Given material
"""
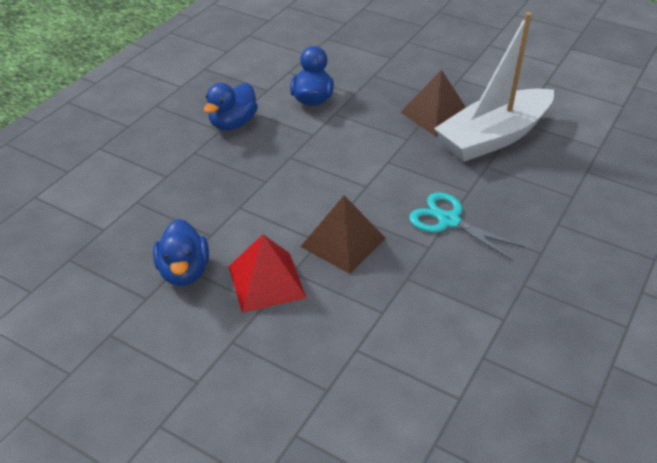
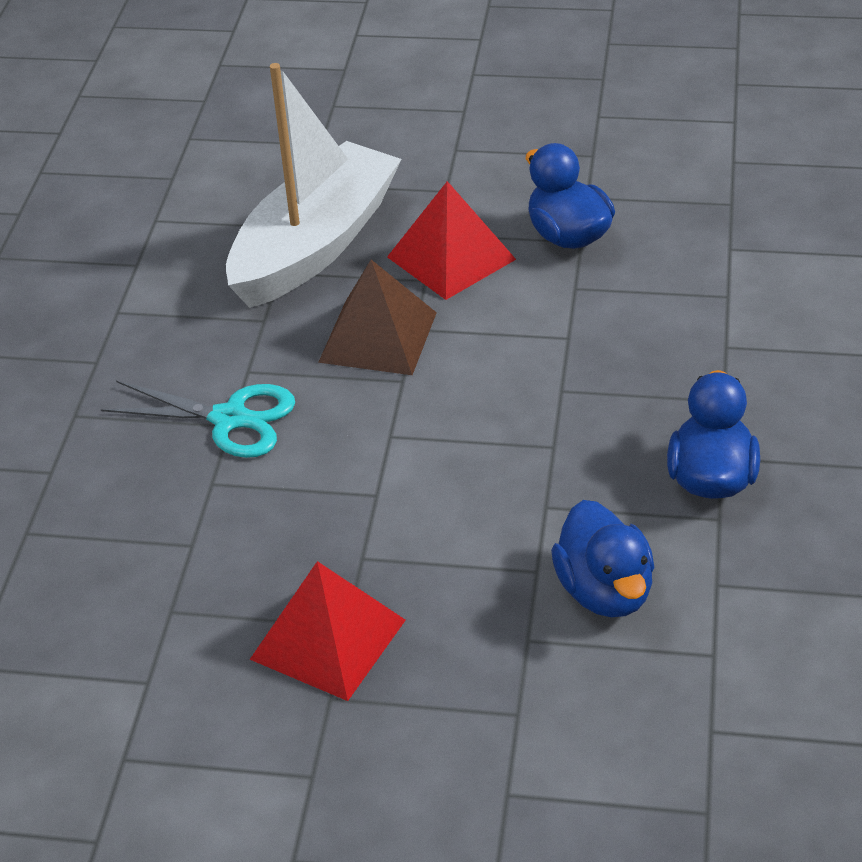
camera: 160 degrees right, 0 degrees up
(436, 114) = (328, 639): brown pyramid -> red pyramid
(494, 137) = (191, 619): white boat -> white boat (314, 245)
"""
Work task
Every line from the one holding "(436, 114) = (328, 639): brown" through the final line of the listing must be echoed exactly; leave out all other lines.

Response below
(436, 114) = (328, 639): brown pyramid -> red pyramid
(494, 137) = (191, 619): white boat -> white boat (314, 245)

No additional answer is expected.